-- TASK STATEMENT --
Show, in full, each line of the data that contains "MOSI".

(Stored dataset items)
+ + +

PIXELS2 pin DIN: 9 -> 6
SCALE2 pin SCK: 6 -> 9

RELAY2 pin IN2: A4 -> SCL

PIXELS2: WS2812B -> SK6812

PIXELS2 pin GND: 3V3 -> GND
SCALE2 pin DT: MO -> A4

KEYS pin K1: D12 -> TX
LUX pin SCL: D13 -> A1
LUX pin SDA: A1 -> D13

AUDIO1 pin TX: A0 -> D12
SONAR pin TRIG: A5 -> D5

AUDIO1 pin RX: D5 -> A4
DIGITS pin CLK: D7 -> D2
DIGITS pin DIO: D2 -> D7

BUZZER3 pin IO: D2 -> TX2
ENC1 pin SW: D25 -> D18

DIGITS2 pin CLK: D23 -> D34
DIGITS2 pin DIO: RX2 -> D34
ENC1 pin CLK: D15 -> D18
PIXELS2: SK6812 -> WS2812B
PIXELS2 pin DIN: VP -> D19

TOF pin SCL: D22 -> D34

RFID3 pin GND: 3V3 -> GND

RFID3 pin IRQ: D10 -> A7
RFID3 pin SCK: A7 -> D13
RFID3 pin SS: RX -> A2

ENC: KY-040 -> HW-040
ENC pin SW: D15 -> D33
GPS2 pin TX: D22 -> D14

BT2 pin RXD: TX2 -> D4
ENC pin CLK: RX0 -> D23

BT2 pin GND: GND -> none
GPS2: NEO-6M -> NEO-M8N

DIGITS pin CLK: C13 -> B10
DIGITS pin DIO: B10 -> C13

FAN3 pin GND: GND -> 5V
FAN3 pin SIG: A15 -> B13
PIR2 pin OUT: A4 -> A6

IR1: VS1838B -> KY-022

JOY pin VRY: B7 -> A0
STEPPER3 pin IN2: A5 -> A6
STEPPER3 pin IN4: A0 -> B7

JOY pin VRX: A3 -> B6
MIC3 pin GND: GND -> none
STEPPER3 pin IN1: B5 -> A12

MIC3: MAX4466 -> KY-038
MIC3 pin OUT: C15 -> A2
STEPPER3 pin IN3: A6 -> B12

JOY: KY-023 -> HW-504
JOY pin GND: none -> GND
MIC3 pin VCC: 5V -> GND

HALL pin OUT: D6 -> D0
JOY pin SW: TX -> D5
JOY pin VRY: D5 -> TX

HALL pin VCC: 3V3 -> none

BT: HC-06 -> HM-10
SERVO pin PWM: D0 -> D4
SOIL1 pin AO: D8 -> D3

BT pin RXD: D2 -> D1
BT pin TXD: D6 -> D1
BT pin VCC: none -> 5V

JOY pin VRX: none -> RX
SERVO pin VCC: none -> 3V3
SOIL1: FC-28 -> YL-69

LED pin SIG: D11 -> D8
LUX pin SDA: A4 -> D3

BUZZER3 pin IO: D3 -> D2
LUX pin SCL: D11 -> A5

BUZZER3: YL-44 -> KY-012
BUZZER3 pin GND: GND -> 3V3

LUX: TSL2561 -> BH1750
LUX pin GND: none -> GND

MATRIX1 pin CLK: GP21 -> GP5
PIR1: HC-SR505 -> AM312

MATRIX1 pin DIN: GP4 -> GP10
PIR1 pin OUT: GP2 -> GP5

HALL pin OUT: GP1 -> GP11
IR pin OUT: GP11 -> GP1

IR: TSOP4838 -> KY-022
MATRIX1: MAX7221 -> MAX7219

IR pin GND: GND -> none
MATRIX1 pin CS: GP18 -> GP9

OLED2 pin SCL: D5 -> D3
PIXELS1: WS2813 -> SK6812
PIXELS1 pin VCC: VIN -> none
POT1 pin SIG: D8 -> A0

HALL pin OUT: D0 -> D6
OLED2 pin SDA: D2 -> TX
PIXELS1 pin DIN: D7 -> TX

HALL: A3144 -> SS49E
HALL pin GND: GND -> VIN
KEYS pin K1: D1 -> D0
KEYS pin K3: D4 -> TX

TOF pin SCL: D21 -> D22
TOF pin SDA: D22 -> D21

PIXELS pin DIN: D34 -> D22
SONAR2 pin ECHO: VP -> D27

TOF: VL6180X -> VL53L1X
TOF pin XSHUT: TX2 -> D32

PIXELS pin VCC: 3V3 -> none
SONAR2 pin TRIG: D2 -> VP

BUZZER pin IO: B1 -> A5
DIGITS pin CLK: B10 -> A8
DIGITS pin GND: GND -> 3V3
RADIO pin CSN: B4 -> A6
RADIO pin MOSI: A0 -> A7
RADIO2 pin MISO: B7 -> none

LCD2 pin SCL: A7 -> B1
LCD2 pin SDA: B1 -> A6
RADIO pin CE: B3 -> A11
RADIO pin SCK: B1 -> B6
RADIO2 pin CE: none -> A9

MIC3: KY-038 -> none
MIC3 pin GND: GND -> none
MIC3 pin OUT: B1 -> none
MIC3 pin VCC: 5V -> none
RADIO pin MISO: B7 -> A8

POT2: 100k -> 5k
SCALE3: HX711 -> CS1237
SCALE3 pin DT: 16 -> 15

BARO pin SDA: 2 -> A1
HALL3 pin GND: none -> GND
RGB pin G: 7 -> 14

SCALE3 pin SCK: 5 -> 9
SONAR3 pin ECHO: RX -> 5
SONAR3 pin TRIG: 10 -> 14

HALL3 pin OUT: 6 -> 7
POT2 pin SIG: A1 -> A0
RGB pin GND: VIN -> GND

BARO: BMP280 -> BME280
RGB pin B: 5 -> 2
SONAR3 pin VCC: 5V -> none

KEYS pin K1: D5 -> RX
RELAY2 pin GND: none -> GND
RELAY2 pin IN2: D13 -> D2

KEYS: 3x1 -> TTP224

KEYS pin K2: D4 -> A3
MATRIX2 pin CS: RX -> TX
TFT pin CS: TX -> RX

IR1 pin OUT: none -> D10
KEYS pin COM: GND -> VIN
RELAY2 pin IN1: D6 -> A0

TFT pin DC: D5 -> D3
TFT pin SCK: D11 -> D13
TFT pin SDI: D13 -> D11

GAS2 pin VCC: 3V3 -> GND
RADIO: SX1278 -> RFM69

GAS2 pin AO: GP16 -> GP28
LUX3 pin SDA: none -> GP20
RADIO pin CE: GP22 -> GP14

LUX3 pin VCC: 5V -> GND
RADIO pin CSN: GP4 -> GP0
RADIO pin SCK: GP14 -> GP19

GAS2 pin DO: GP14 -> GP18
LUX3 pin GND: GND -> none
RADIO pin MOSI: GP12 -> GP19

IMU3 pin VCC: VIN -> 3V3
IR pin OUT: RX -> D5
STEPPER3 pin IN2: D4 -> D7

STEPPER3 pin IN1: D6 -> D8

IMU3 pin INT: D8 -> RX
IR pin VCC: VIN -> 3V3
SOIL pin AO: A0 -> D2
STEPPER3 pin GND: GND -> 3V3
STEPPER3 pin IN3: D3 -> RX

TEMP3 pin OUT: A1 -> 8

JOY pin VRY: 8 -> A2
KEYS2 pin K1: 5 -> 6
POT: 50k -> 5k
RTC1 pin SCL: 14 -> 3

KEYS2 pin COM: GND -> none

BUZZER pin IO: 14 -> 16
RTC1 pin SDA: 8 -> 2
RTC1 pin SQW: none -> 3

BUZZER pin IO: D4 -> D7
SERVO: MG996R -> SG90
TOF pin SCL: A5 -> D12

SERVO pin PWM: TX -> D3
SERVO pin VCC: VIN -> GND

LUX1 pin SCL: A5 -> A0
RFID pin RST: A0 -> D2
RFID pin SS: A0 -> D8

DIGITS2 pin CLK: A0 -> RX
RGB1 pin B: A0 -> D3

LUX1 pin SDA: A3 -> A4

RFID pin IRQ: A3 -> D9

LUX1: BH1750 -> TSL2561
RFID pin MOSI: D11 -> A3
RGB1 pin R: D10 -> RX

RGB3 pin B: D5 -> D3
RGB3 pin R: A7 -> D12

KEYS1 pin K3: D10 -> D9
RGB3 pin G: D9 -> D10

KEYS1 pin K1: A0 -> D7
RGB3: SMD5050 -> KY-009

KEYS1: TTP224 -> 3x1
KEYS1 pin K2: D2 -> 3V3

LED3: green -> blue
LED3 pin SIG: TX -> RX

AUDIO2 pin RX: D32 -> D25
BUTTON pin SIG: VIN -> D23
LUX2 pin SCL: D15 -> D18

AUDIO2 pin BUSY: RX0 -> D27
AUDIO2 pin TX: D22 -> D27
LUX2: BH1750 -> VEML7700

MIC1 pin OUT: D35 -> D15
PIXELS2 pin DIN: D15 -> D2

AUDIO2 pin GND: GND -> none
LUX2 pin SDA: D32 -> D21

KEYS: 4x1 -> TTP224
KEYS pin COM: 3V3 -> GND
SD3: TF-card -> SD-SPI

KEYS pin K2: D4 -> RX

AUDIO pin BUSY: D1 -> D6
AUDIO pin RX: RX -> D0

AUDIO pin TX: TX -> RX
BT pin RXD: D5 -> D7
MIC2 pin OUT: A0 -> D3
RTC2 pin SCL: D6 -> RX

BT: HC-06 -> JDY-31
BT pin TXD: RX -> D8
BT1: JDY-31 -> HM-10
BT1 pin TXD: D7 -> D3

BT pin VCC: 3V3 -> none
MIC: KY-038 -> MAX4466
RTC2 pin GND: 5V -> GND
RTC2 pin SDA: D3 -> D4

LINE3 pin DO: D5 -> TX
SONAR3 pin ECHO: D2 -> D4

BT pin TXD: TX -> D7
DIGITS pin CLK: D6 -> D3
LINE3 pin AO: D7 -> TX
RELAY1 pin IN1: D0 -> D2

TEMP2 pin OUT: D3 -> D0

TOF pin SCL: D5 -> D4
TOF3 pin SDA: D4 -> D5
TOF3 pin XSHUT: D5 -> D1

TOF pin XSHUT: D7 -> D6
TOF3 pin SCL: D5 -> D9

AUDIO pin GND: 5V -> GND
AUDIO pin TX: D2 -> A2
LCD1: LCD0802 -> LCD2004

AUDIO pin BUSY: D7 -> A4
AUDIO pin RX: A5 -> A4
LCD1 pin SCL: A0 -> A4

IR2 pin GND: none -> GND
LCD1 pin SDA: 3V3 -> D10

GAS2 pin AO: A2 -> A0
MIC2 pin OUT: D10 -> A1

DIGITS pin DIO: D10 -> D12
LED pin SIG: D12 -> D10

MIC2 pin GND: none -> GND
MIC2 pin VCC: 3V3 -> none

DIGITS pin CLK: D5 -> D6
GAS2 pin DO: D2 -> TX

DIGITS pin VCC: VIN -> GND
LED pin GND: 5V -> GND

+ + +

-- WORKED SOLUTION --
RADIO pin MOSI: A0 -> A7
RADIO pin MOSI: GP12 -> GP19
RFID pin MOSI: D11 -> A3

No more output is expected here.